WHAT TO DO:
Extract exactly the lines from the top of the records through the line containing "- → spinning top/brown (489 143 41 52)", and keep pictures out of the copy.

Recorded data:
= = = = =
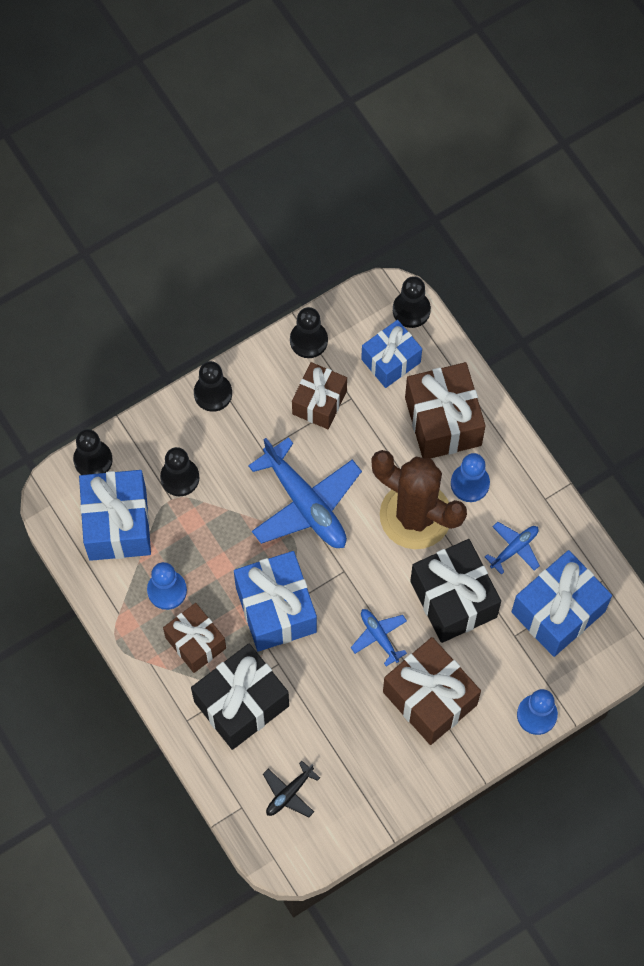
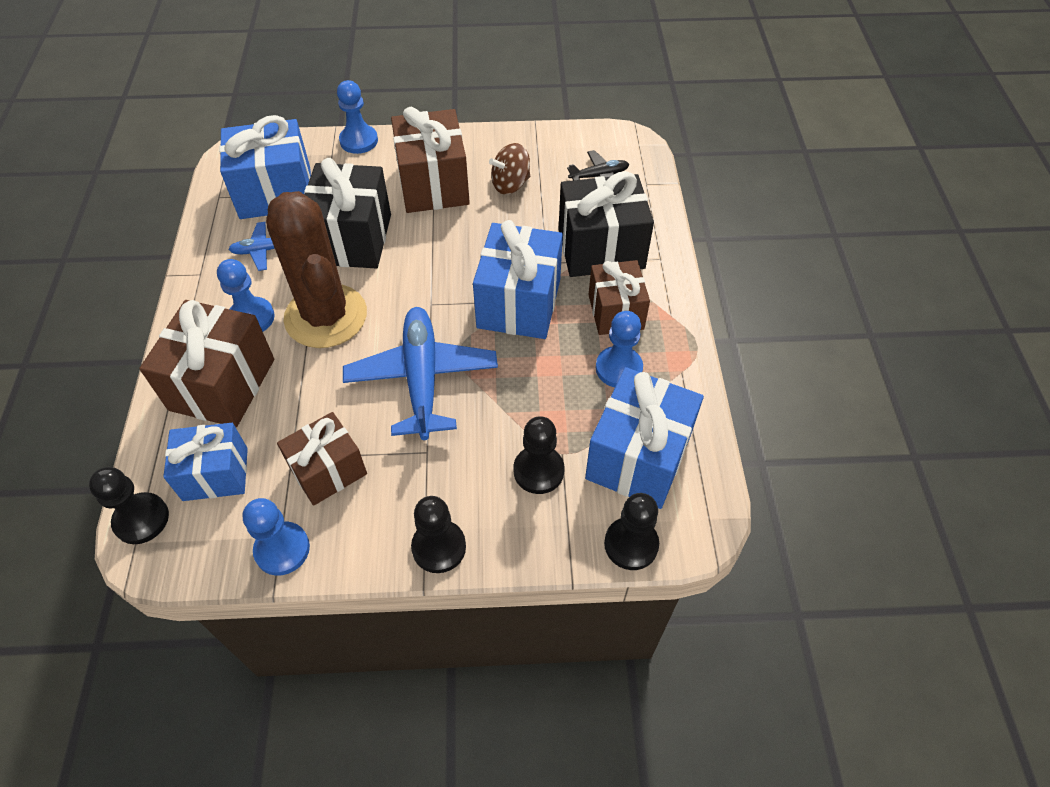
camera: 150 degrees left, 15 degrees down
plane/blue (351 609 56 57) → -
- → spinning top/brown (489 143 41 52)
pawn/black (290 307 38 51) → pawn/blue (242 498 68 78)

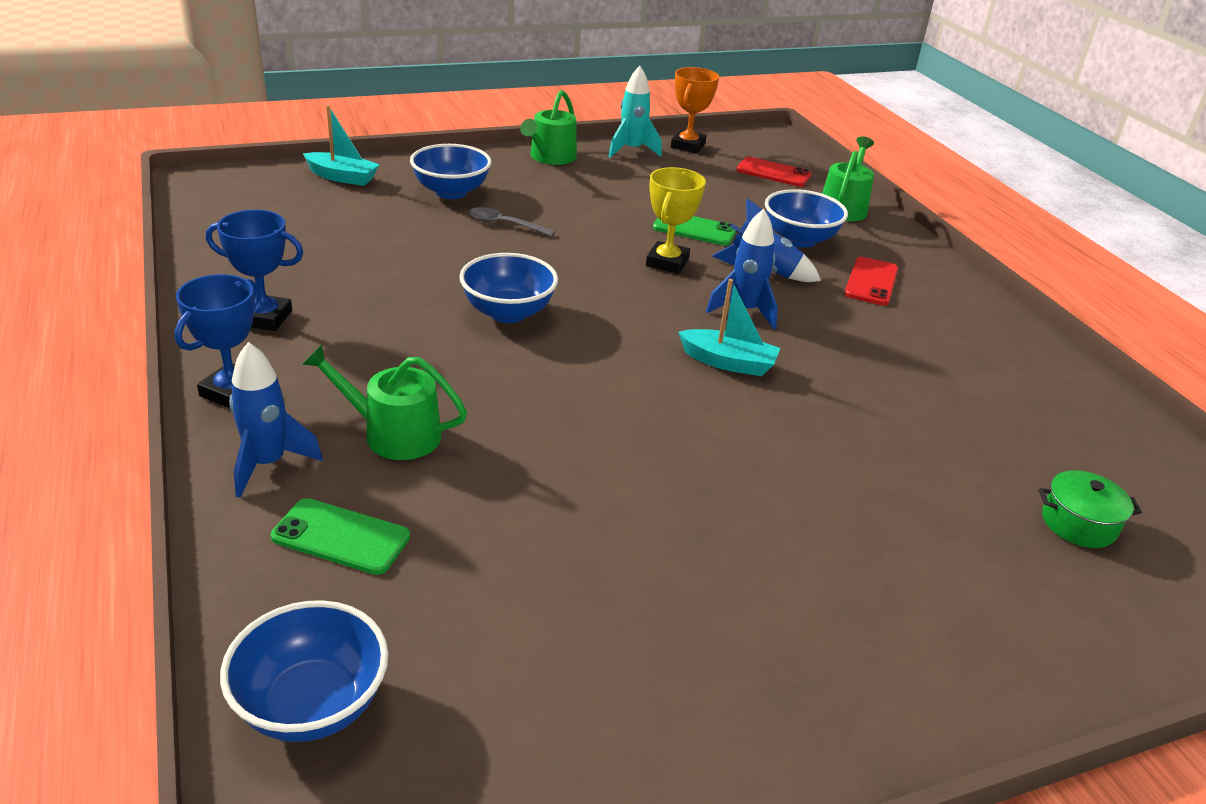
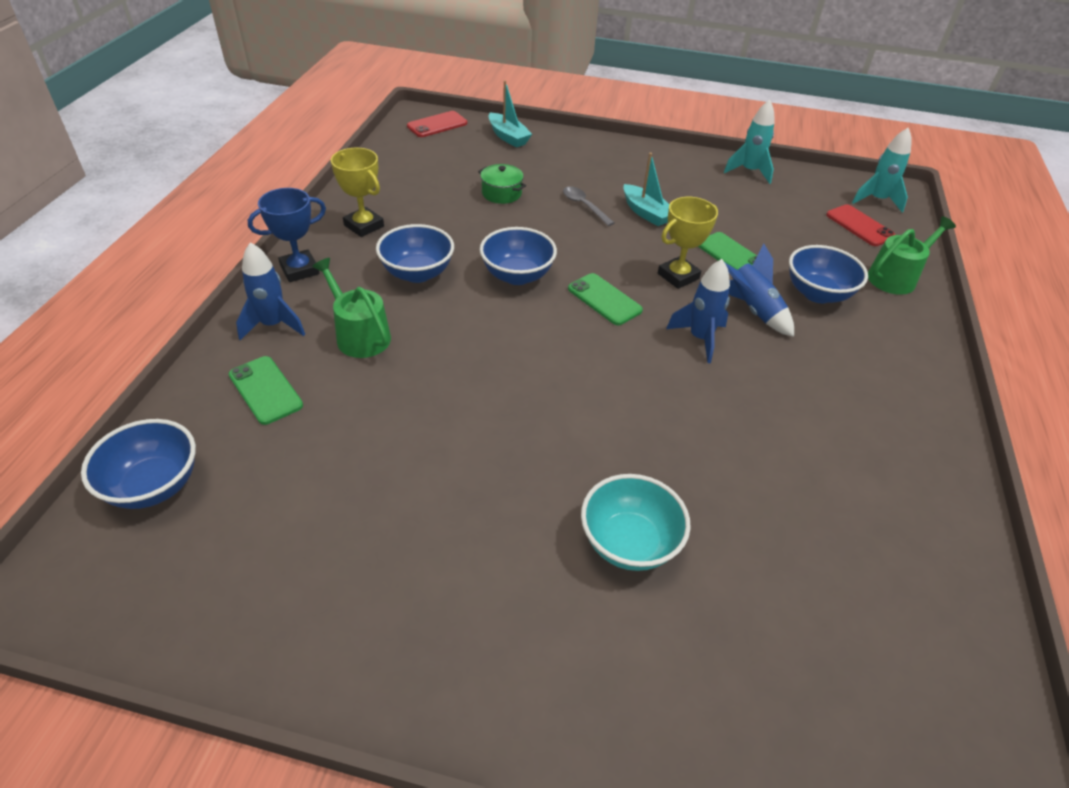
camera: 35 degrees right, 10 degrees up
watering can/green (520 90 57 75) → -
trophy/orange (671 67 48 86) → -
- → phone/green (568 273 75 52)
- → bowl/turquoise (581 474 110 97)
- → rocket/turquoise (852 128 60 85)
bowl/blue (410 144 81 55) → bowl/blue (376 224 78 59), moved
boat/turquoise (678 279 102 97) → boat/turquoise (623 153 47 73), moved
phone/red (845 257 53 49) → phone/red (407 111 60 26), moved
pot/green (1038 470 104 78) → pot/green (478 164 48 40), moved
trophy/blue (206 210 97 121) → trophy/yellow (331 148 53 89)

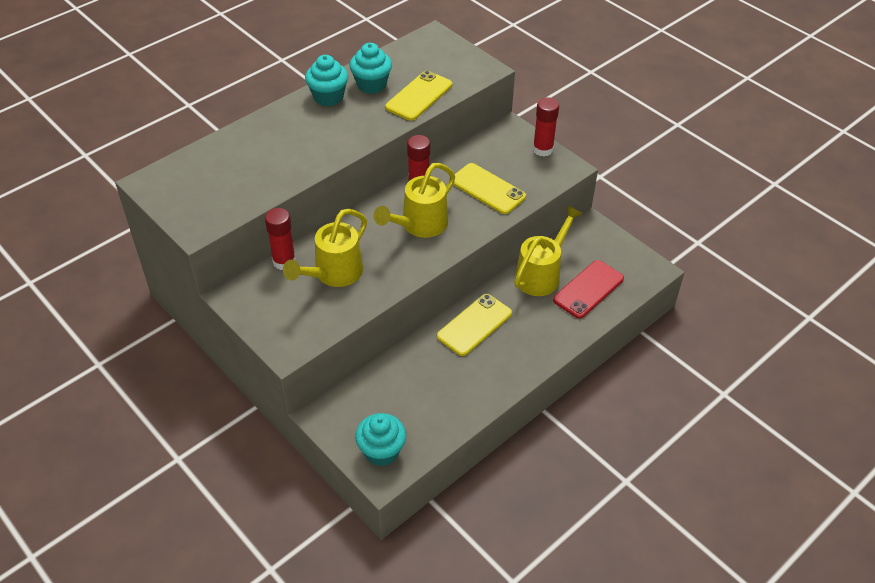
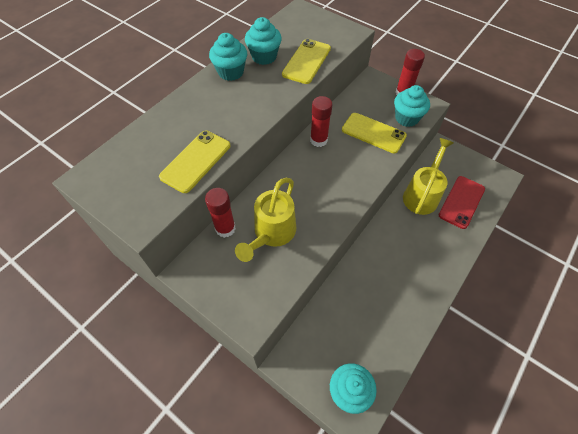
camera: 10 degrees left, 10 degrees up
watering can/yellow (374 163 81 75) → -
- → cupcake/turquoise (394 85 36 42)
phone/yellow (437 294 75 62) → phone/yellow (159 131 72 62), moved

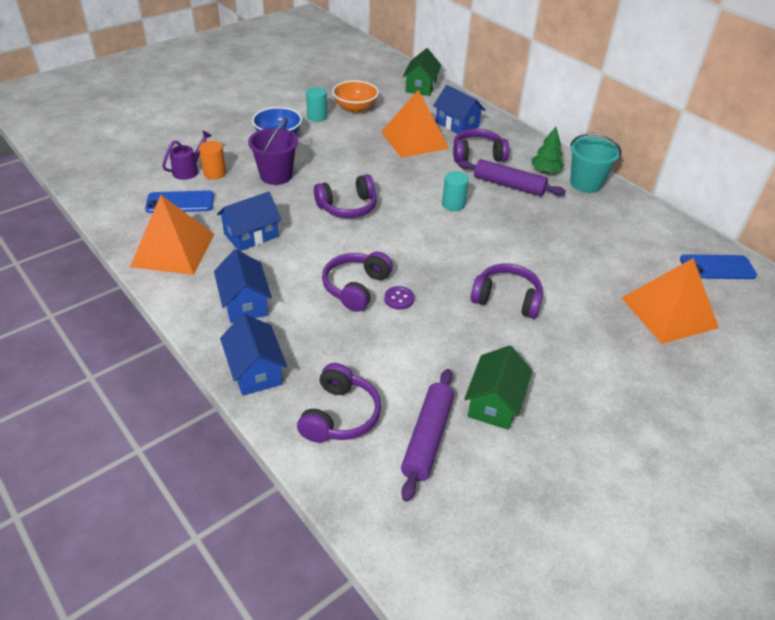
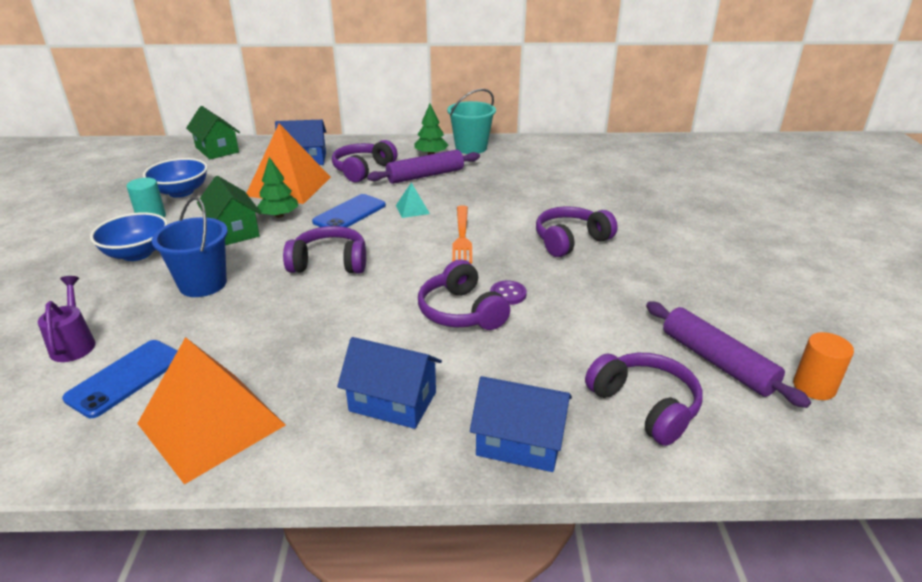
camera: 50 degrees left, 10 degrees down
house/blue (217 192 64 59) → -
pyramid/orange (622 258 97 86) → -
- → tree/green (257 157 41 61)
- → fork/orange (452 205 20 59)
cylinder/orange (199 141 27 39) → cylinder/orange (793 332 61 68), moved
house/green (464 345 68 85) → house/green (197 176 64 69), moved
phone/blue (680 254 77 25) → phone/blue (312 194 74 33), moved
cylinder/turquoise (442 171 27 40) → pyramid/turquoise (396 182 34 36)
bucket/purple (248 118 50 67) → bucket/blue (152 197 76 100)
bowl/orange (332 80 47 33) → bowl/blue (143 158 65 40)
headphones/purple (314 174 63 44) → headphones/purple (283 226 83 48), 105 degrees counterclockwise

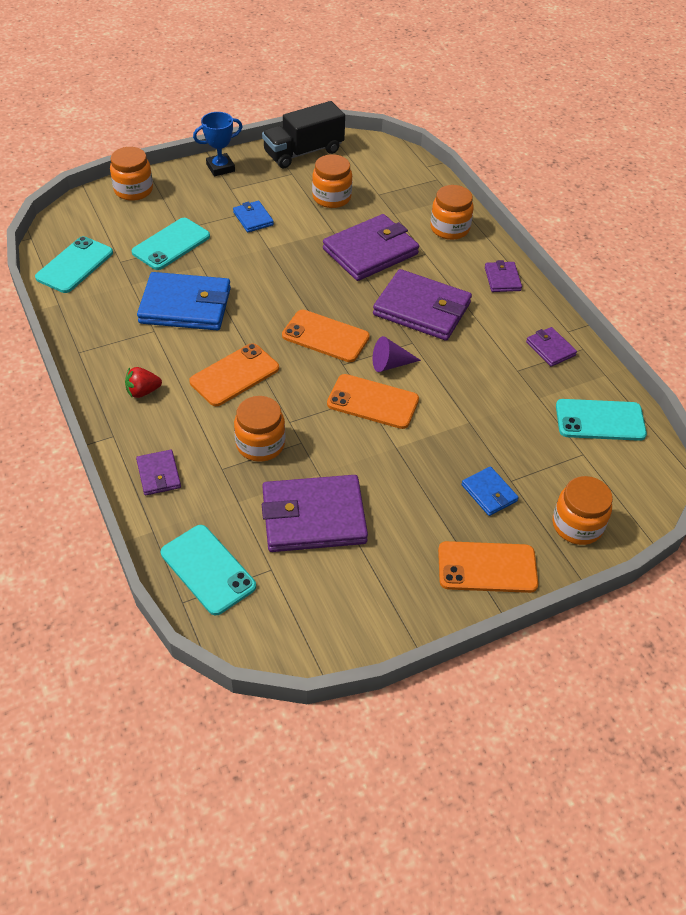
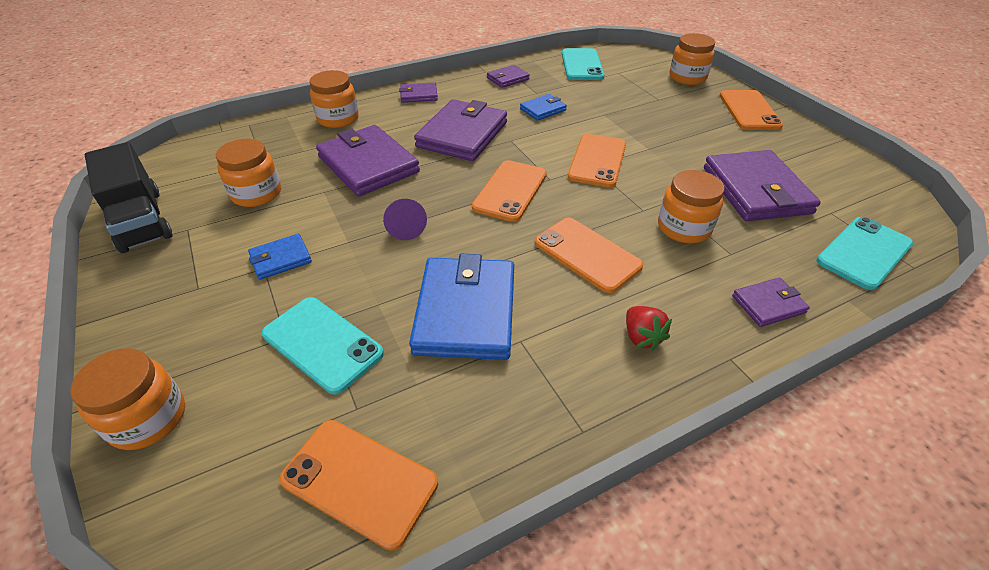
camera: 90 degrees left, 5 degrees down
trophy/blue (193 112 50 64) → -
cone/purple (373 336 48 36) → cone/purple (383 199 44 41), moved
wallet/blue (462 466 57 50) → wallet/blue (520 94 47 27), moved
phone/turquoise (35 236 78 57) → phone/orange (279 420 159 131)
= = = = =
COMPLETED EXERCISE:
camera: 150 degrees left, 15 degrees down
plane/blue (351 609 56 57) → -
- → spinning top/brown (489 143 41 52)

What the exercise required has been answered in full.